*Goal of the exercise*:
Each line of the material must be reproduced exactly; pictures stay out.

··· Source information ···

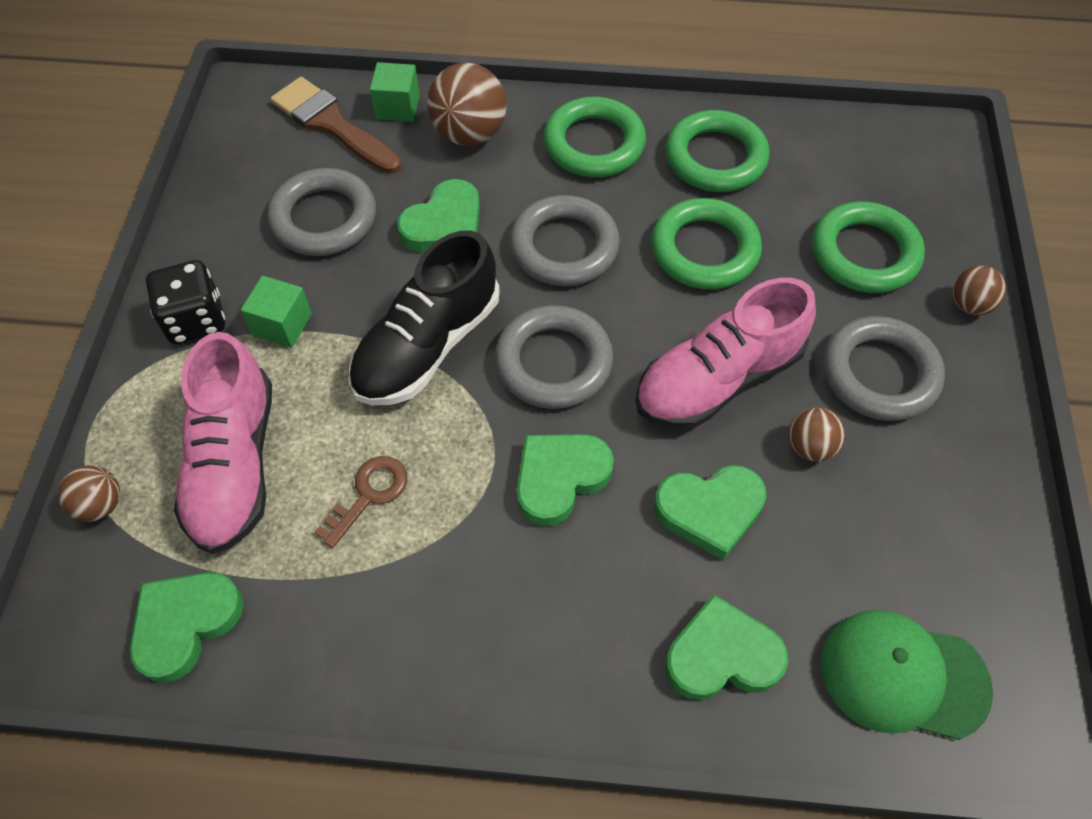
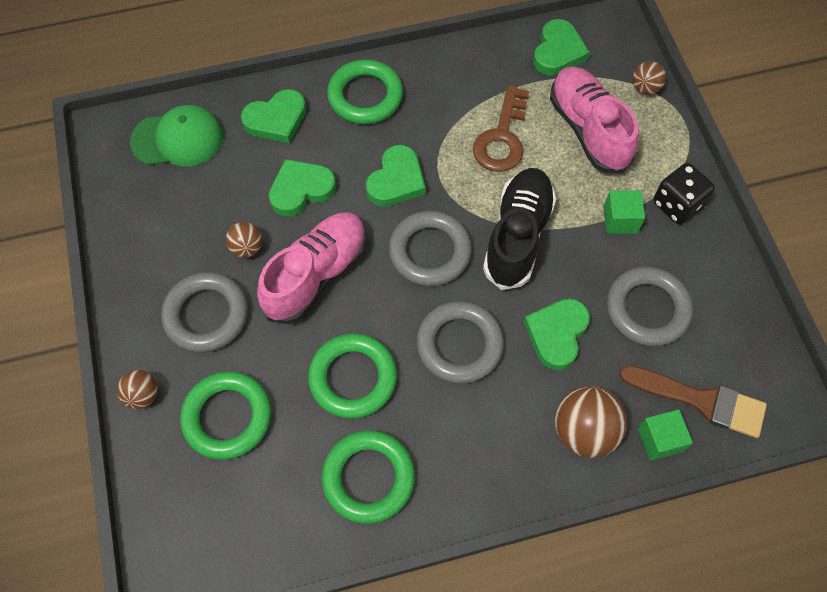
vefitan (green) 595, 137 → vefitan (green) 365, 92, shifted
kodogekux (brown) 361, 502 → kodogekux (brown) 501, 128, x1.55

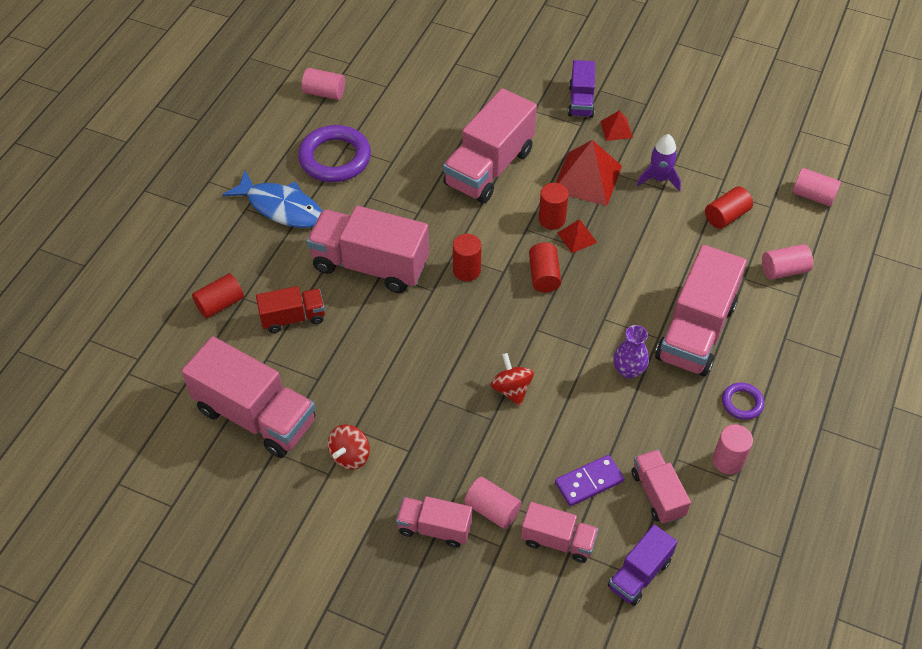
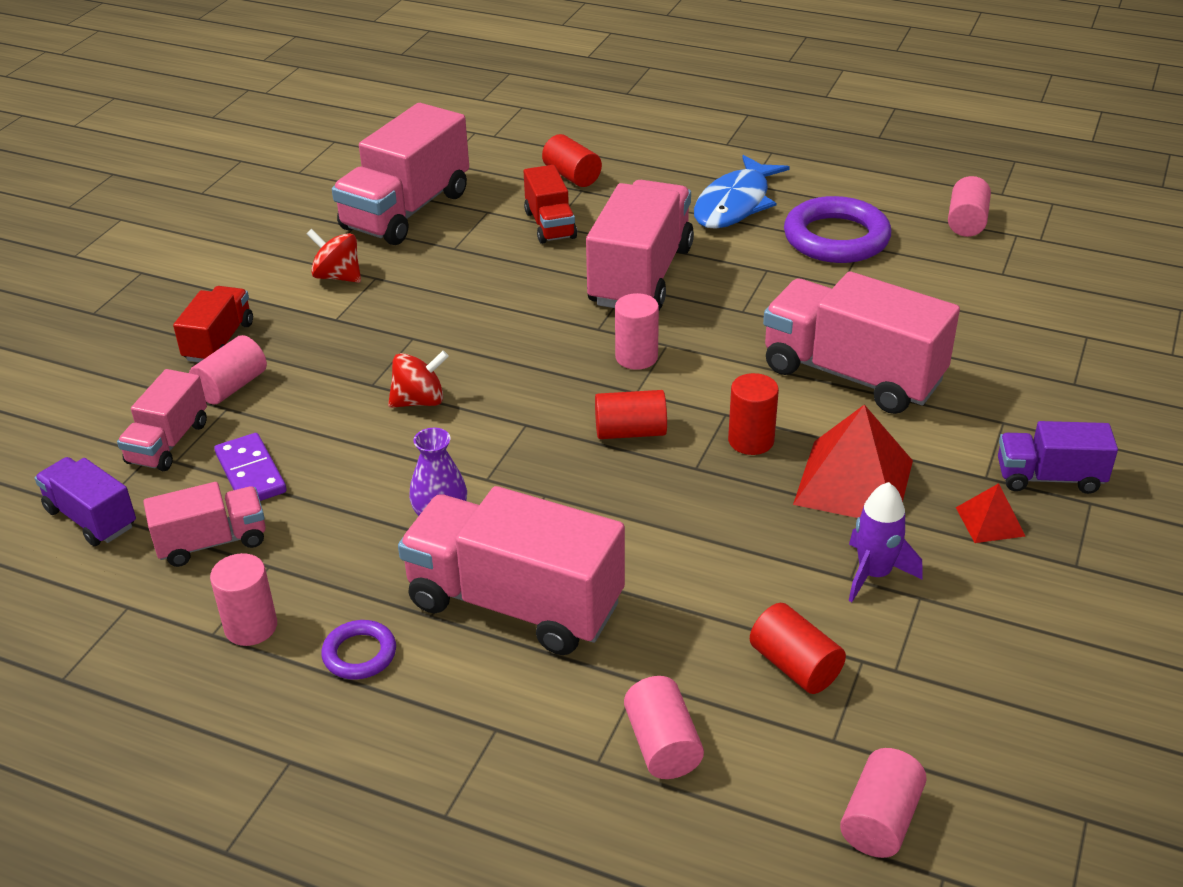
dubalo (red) 577, 236 → -
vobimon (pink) 434, 522 → vobimon (red) 213, 324
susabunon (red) 467, 257 → susabunon (pink) 637, 331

···

*Response*:
vefitan (green) 595, 137 → vefitan (green) 365, 92, shifted
kodogekux (brown) 361, 502 → kodogekux (brown) 501, 128, x1.55

dubalo (red) 577, 236 → -
vobimon (pink) 434, 522 → vobimon (red) 213, 324
susabunon (red) 467, 257 → susabunon (pink) 637, 331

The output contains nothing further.